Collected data
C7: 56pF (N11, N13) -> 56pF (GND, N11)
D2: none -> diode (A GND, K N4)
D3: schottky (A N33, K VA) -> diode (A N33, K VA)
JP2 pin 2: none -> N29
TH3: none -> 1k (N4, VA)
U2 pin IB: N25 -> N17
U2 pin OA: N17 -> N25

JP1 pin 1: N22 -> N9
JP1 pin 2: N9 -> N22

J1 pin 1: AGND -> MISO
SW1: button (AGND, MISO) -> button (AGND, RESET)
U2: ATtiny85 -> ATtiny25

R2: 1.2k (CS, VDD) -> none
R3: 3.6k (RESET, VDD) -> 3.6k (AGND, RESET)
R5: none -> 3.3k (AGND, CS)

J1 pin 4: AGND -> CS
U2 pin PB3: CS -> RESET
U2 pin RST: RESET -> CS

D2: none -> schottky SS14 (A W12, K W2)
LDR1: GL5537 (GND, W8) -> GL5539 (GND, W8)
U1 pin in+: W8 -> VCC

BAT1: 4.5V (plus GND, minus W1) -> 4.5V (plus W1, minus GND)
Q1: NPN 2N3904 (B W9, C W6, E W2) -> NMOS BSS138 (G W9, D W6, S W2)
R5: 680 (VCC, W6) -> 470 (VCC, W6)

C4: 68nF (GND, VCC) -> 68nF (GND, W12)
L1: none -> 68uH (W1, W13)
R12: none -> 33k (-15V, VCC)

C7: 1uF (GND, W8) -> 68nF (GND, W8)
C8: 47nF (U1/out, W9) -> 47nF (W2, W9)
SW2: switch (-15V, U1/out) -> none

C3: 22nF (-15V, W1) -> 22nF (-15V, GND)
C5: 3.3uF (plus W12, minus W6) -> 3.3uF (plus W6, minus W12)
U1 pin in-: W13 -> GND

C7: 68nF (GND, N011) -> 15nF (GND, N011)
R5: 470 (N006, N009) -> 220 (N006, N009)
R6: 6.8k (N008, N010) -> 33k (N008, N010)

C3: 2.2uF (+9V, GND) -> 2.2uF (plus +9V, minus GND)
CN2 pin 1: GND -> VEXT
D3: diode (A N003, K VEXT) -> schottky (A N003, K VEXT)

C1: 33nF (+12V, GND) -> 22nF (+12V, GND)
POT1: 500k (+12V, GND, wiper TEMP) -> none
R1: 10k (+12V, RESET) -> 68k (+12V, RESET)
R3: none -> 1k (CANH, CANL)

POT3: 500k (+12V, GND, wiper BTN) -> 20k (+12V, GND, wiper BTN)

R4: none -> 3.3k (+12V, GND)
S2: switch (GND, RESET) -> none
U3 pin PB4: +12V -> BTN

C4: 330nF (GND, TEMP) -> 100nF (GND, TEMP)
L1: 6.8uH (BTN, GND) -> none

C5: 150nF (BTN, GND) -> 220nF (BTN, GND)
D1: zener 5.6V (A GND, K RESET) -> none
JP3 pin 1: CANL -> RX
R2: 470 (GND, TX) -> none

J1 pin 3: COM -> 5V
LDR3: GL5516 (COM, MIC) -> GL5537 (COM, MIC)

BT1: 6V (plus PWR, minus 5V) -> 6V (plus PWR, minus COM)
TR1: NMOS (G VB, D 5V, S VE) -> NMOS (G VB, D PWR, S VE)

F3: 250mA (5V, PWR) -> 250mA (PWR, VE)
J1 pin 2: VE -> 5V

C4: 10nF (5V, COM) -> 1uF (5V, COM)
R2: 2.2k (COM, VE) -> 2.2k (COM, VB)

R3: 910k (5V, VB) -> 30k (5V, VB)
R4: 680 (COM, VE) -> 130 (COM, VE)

EXERCISE GOAL: What you return must be the entries, given again word for word.

TASK OUTPUT:
C7: 56pF (N11, N13) -> 56pF (GND, N11)
D2: none -> diode (A GND, K N4)
D3: schottky (A N33, K VA) -> diode (A N33, K VA)
JP2 pin 2: none -> N29
TH3: none -> 1k (N4, VA)
U2 pin IB: N25 -> N17
U2 pin OA: N17 -> N25

JP1 pin 1: N22 -> N9
JP1 pin 2: N9 -> N22

J1 pin 1: AGND -> MISO
SW1: button (AGND, MISO) -> button (AGND, RESET)
U2: ATtiny85 -> ATtiny25

R2: 1.2k (CS, VDD) -> none
R3: 3.6k (RESET, VDD) -> 3.6k (AGND, RESET)
R5: none -> 3.3k (AGND, CS)

J1 pin 4: AGND -> CS
U2 pin PB3: CS -> RESET
U2 pin RST: RESET -> CS

D2: none -> schottky SS14 (A W12, K W2)
LDR1: GL5537 (GND, W8) -> GL5539 (GND, W8)
U1 pin in+: W8 -> VCC

BAT1: 4.5V (plus GND, minus W1) -> 4.5V (plus W1, minus GND)
Q1: NPN 2N3904 (B W9, C W6, E W2) -> NMOS BSS138 (G W9, D W6, S W2)
R5: 680 (VCC, W6) -> 470 (VCC, W6)

C4: 68nF (GND, VCC) -> 68nF (GND, W12)
L1: none -> 68uH (W1, W13)
R12: none -> 33k (-15V, VCC)

C7: 1uF (GND, W8) -> 68nF (GND, W8)
C8: 47nF (U1/out, W9) -> 47nF (W2, W9)
SW2: switch (-15V, U1/out) -> none

C3: 22nF (-15V, W1) -> 22nF (-15V, GND)
C5: 3.3uF (plus W12, minus W6) -> 3.3uF (plus W6, minus W12)
U1 pin in-: W13 -> GND

C7: 68nF (GND, N011) -> 15nF (GND, N011)
R5: 470 (N006, N009) -> 220 (N006, N009)
R6: 6.8k (N008, N010) -> 33k (N008, N010)

C3: 2.2uF (+9V, GND) -> 2.2uF (plus +9V, minus GND)
CN2 pin 1: GND -> VEXT
D3: diode (A N003, K VEXT) -> schottky (A N003, K VEXT)

C1: 33nF (+12V, GND) -> 22nF (+12V, GND)
POT1: 500k (+12V, GND, wiper TEMP) -> none
R1: 10k (+12V, RESET) -> 68k (+12V, RESET)
R3: none -> 1k (CANH, CANL)

POT3: 500k (+12V, GND, wiper BTN) -> 20k (+12V, GND, wiper BTN)

R4: none -> 3.3k (+12V, GND)
S2: switch (GND, RESET) -> none
U3 pin PB4: +12V -> BTN

C4: 330nF (GND, TEMP) -> 100nF (GND, TEMP)
L1: 6.8uH (BTN, GND) -> none

C5: 150nF (BTN, GND) -> 220nF (BTN, GND)
D1: zener 5.6V (A GND, K RESET) -> none
JP3 pin 1: CANL -> RX
R2: 470 (GND, TX) -> none

J1 pin 3: COM -> 5V
LDR3: GL5516 (COM, MIC) -> GL5537 (COM, MIC)

BT1: 6V (plus PWR, minus 5V) -> 6V (plus PWR, minus COM)
TR1: NMOS (G VB, D 5V, S VE) -> NMOS (G VB, D PWR, S VE)

F3: 250mA (5V, PWR) -> 250mA (PWR, VE)
J1 pin 2: VE -> 5V

C4: 10nF (5V, COM) -> 1uF (5V, COM)
R2: 2.2k (COM, VE) -> 2.2k (COM, VB)

R3: 910k (5V, VB) -> 30k (5V, VB)
R4: 680 (COM, VE) -> 130 (COM, VE)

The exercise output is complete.